◆ **SOURCE DATA**
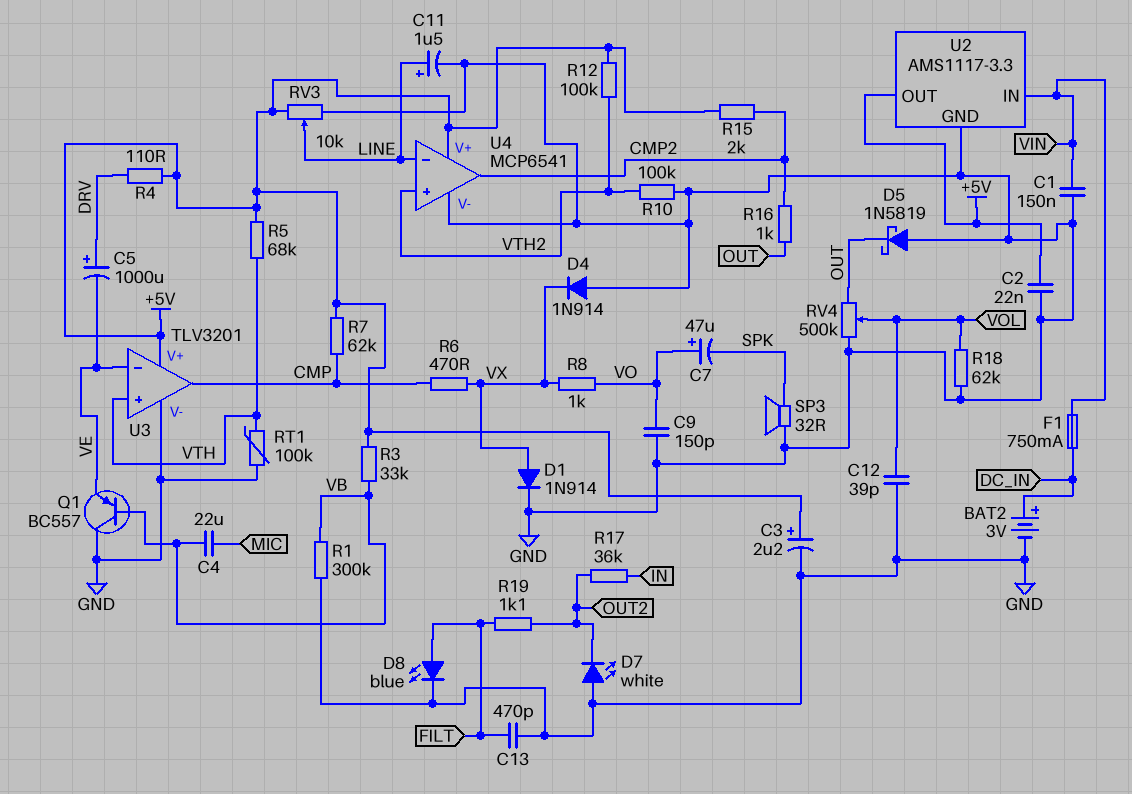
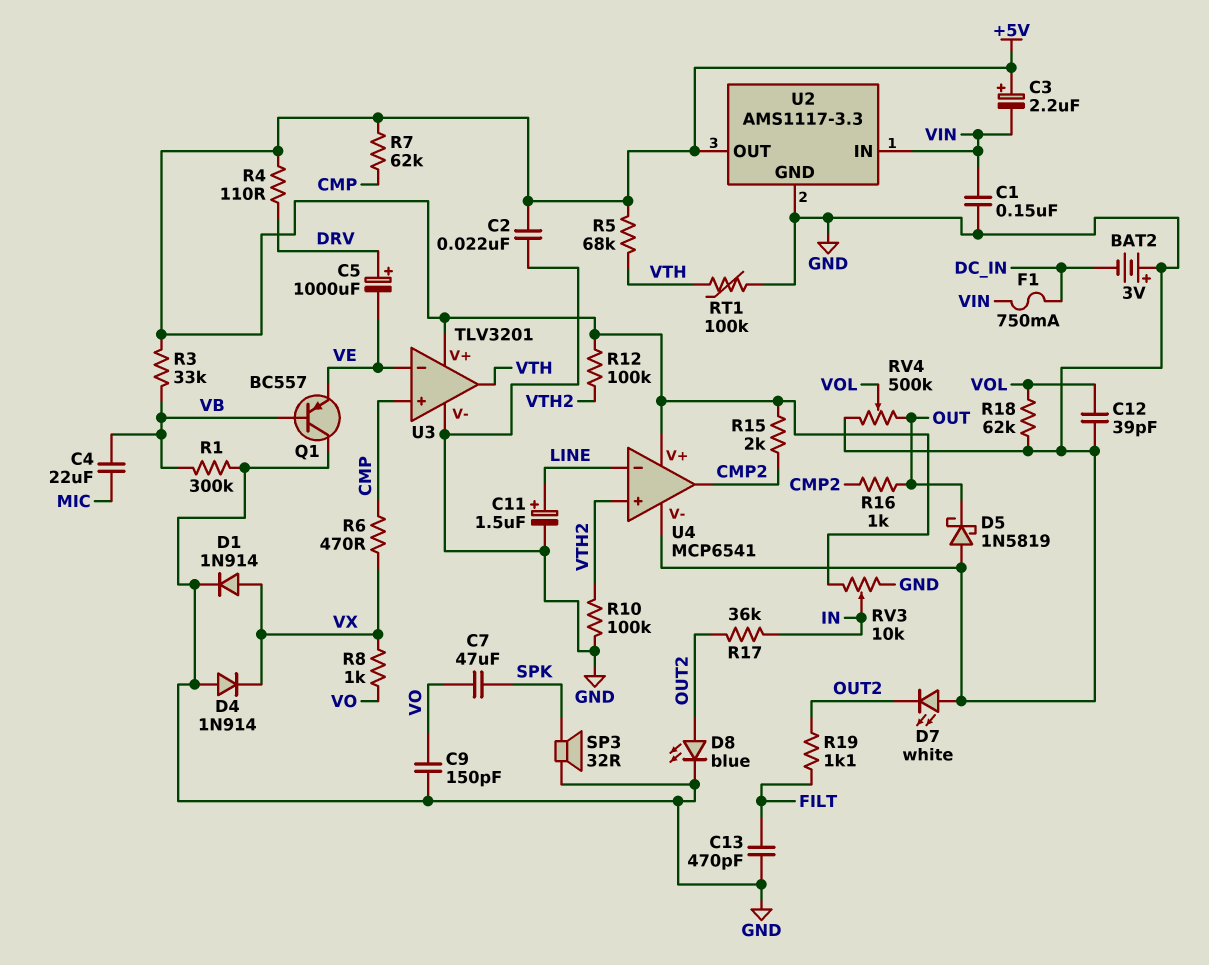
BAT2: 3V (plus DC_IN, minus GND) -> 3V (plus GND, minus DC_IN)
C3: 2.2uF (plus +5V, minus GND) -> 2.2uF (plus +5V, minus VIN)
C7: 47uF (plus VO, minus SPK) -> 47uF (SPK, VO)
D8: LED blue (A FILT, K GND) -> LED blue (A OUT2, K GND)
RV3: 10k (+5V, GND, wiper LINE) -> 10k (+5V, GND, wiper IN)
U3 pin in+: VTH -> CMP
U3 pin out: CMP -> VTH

◆ **TO DO**
From the line holding "D8: LED blue" through the last line above, reproduce each line exactly and add nothing.

◆ **REPLY TO THE TASK**
D8: LED blue (A FILT, K GND) -> LED blue (A OUT2, K GND)
RV3: 10k (+5V, GND, wiper LINE) -> 10k (+5V, GND, wiper IN)
U3 pin in+: VTH -> CMP
U3 pin out: CMP -> VTH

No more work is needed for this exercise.